### Work instructions
Go through the records and give each one again exactly, omitting the images.

[Records excerpted from a collection]
======

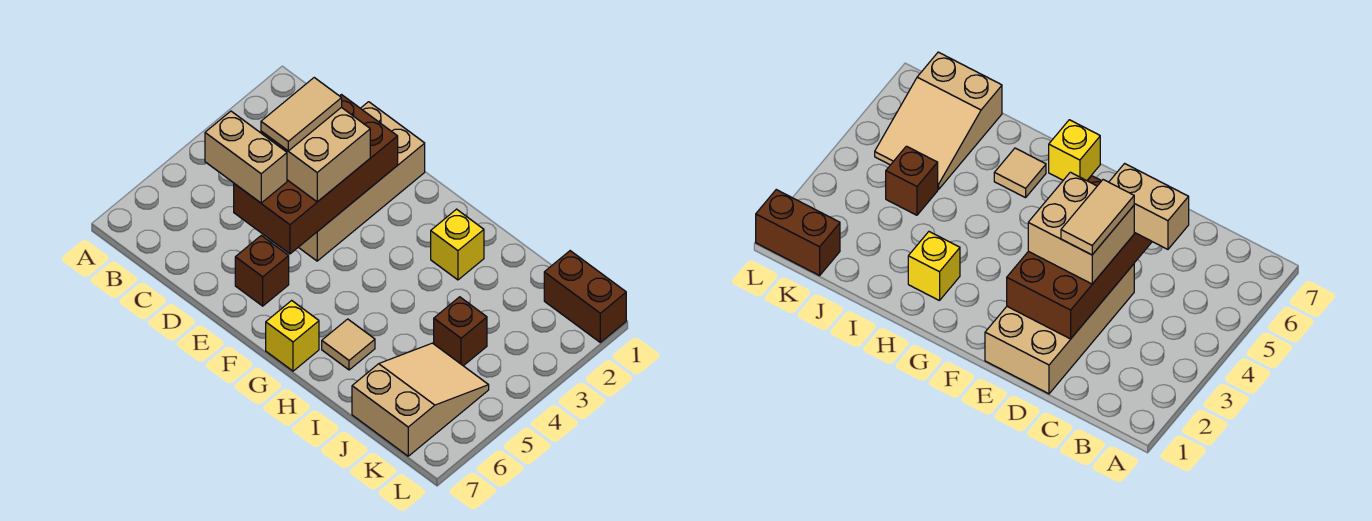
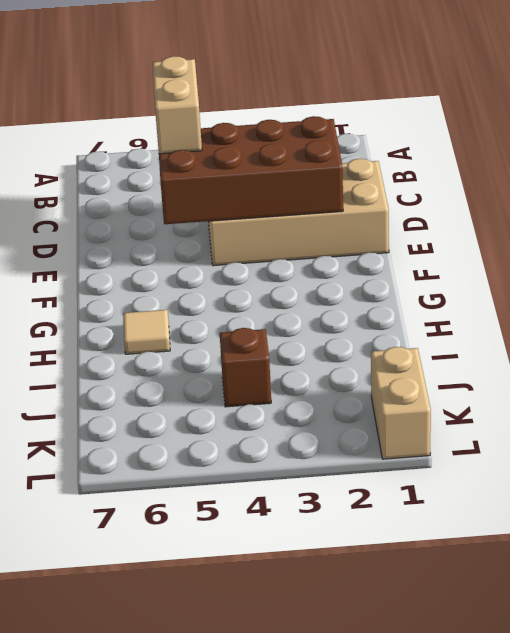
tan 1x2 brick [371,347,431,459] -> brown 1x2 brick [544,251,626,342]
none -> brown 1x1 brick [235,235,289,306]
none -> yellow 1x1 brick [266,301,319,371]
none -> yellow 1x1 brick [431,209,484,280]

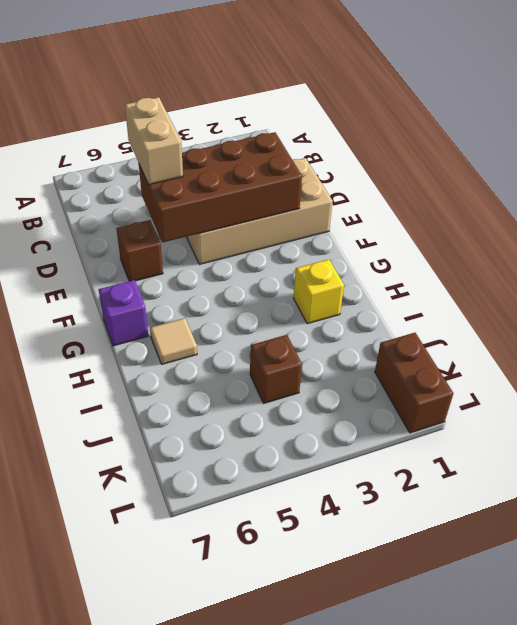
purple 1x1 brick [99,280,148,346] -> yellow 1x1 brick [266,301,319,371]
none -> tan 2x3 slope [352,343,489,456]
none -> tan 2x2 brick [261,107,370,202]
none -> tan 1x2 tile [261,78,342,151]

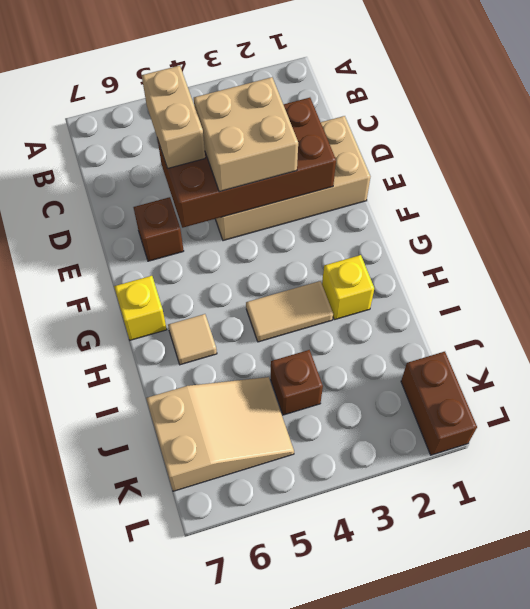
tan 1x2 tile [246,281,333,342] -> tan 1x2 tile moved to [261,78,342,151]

======

### Exercise result
tan 1x2 brick [371,347,431,459] -> brown 1x2 brick [544,251,626,342]
none -> brown 1x1 brick [235,235,289,306]
none -> yellow 1x1 brick [266,301,319,371]
none -> yellow 1x1 brick [431,209,484,280]

purple 1x1 brick [99,280,148,346] -> yellow 1x1 brick [266,301,319,371]
none -> tan 2x3 slope [352,343,489,456]
none -> tan 2x2 brick [261,107,370,202]
none -> tan 1x2 tile [261,78,342,151]

tan 1x2 tile [246,281,333,342] -> tan 1x2 tile moved to [261,78,342,151]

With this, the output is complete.